__Task instructions__
Repeat the listing word for word. Leave every picture out.

__Available data__
====

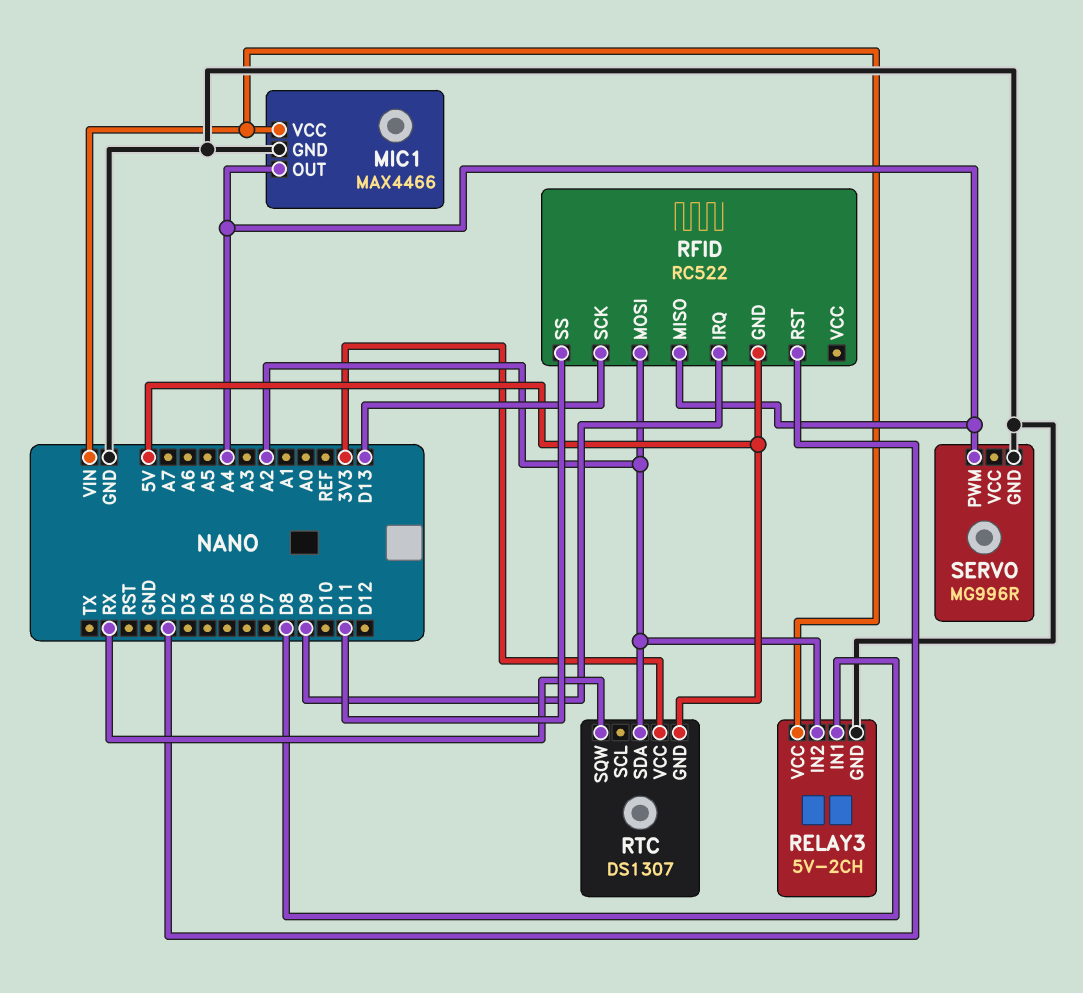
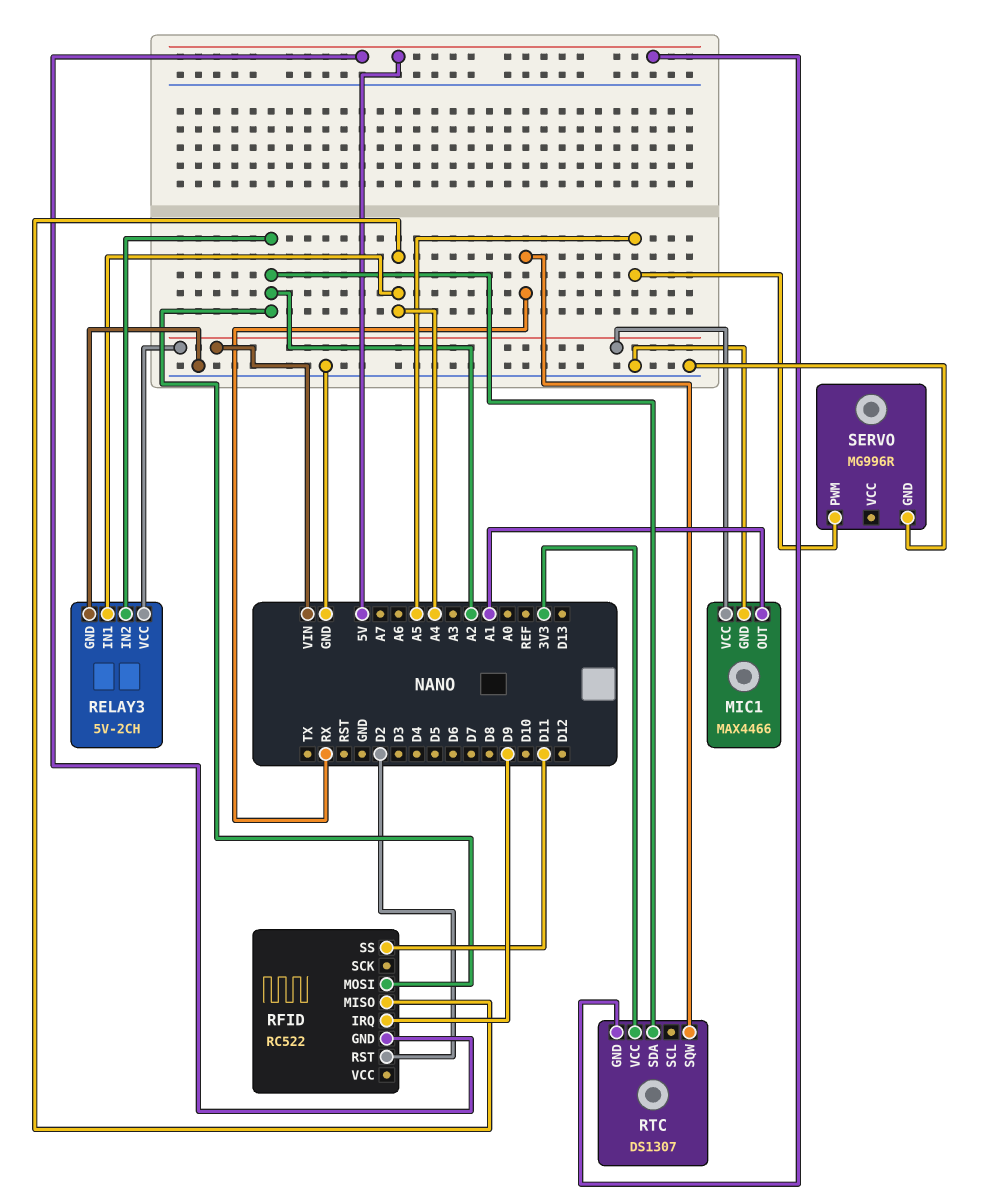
MIC1 pin OUT: A4 -> A1
RELAY3 pin IN1: D8 -> A4
RFID pin SCK: D13 -> none
SERVO pin PWM: A4 -> A5

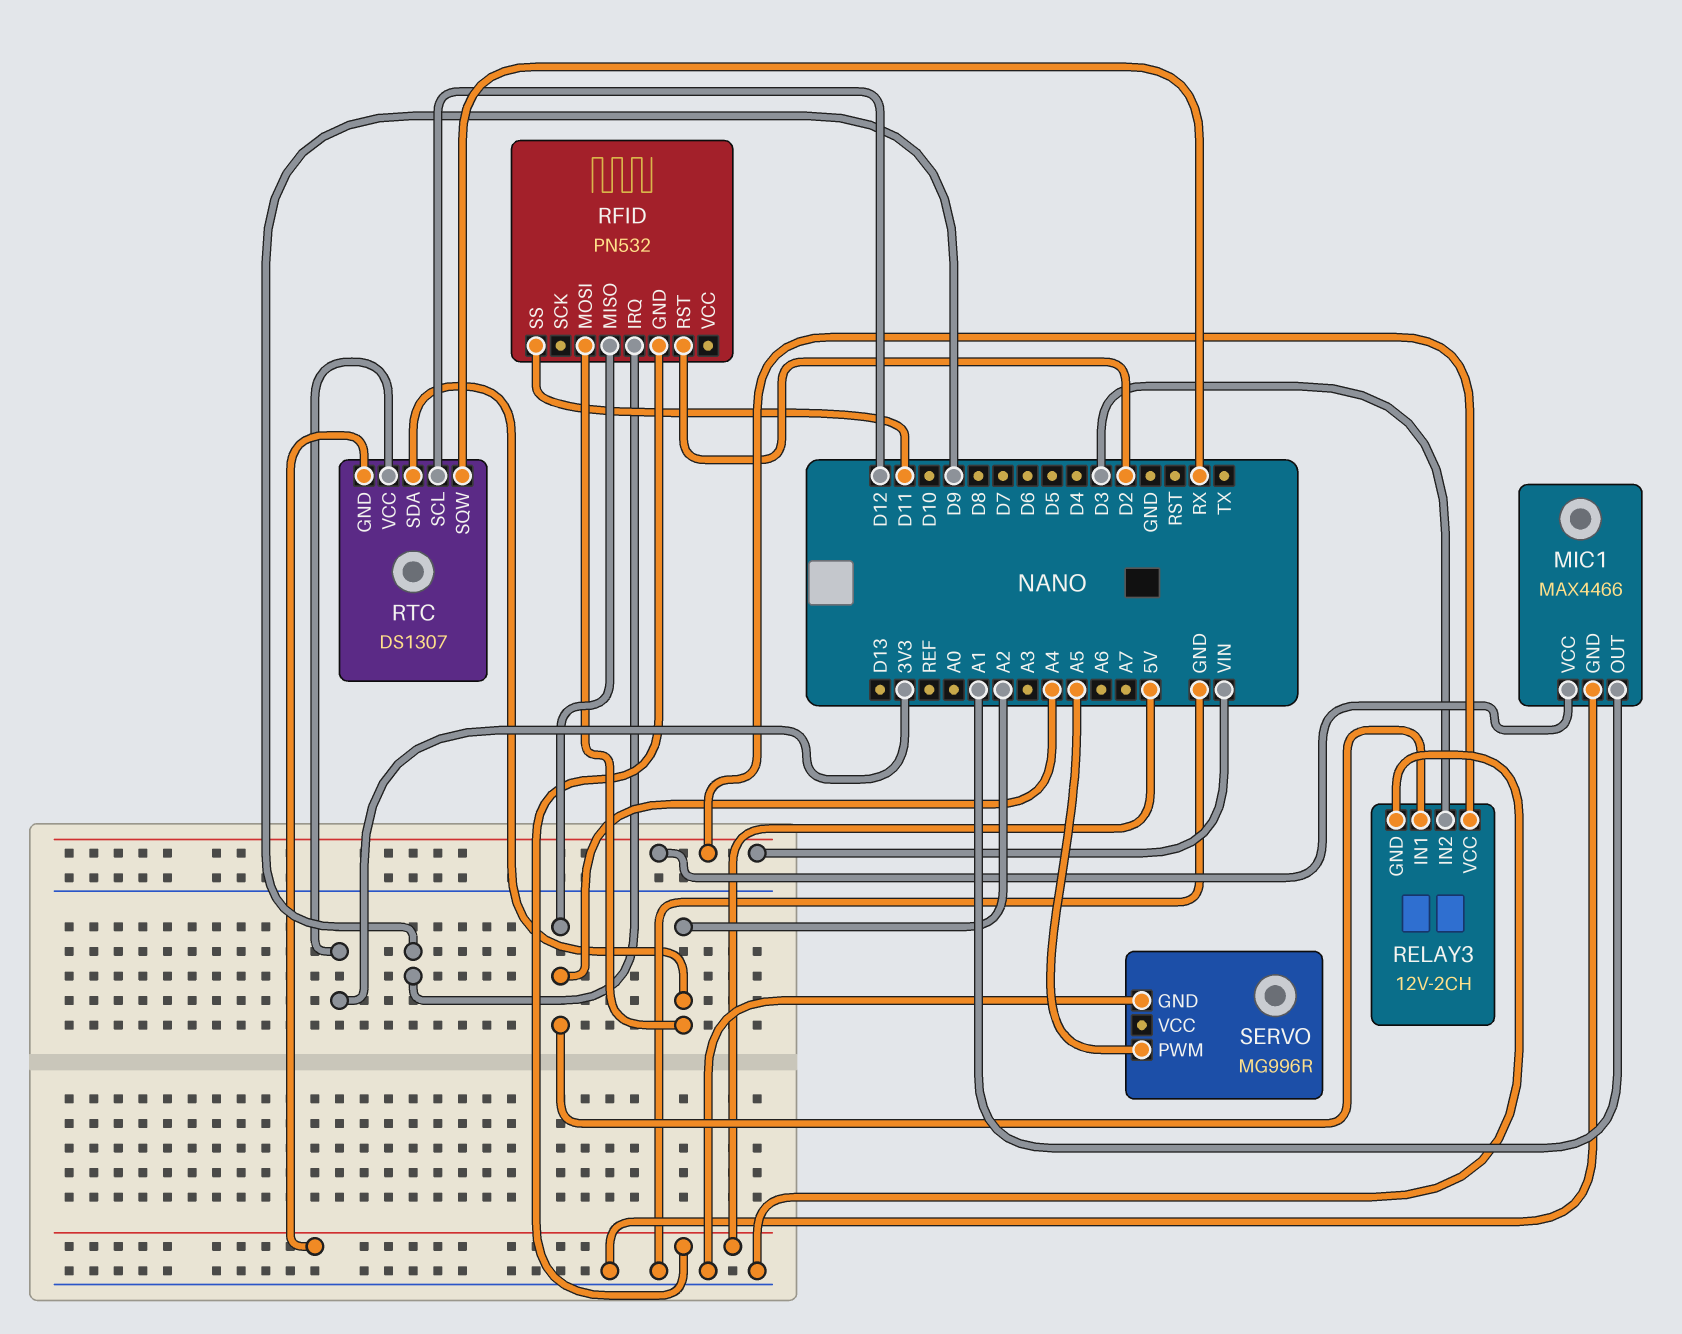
RELAY3: 5V-2CH -> 12V-2CH
RELAY3 pin IN2: A2 -> D3
RFID: RC522 -> PN532
RTC pin SCL: none -> D12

====

__Output of the task__
MIC1 pin OUT: A4 -> A1
RELAY3 pin IN1: D8 -> A4
RFID pin SCK: D13 -> none
SERVO pin PWM: A4 -> A5

RELAY3: 5V-2CH -> 12V-2CH
RELAY3 pin IN2: A2 -> D3
RFID: RC522 -> PN532
RTC pin SCL: none -> D12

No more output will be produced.